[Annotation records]
START

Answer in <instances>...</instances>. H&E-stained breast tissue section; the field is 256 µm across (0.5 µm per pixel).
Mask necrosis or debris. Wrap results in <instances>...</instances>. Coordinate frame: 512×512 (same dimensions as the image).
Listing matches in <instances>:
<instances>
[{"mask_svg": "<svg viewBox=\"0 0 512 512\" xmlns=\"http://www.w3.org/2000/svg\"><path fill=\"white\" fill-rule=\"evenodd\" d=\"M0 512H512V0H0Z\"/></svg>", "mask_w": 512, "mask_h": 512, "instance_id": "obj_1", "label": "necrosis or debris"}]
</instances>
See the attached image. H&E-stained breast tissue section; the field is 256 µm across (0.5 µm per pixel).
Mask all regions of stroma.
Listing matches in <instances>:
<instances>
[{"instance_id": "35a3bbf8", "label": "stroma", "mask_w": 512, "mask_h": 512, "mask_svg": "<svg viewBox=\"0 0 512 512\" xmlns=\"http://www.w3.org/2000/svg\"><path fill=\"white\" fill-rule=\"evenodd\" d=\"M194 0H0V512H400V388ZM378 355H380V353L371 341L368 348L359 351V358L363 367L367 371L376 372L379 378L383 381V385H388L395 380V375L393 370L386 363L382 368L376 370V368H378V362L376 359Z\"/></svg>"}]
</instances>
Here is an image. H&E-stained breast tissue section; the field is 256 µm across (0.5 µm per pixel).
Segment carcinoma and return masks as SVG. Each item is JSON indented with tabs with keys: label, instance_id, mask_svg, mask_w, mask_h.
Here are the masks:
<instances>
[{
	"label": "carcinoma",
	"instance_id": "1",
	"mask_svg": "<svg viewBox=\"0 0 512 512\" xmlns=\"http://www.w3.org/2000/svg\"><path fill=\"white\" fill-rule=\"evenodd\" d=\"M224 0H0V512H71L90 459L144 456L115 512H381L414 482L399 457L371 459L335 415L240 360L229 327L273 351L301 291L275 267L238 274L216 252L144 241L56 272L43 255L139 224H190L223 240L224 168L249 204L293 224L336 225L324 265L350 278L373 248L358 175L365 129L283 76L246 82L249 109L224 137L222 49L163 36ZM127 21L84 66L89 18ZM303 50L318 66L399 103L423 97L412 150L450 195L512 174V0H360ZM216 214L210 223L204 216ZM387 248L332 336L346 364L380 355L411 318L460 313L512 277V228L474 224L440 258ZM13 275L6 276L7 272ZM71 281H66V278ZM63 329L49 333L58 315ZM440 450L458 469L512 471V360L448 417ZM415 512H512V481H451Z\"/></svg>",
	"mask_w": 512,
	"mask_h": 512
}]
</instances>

END

→ Required work: Looking at the entries above, say how many lines contain the word "pixel". Only the number is wanted.

→ Response: 3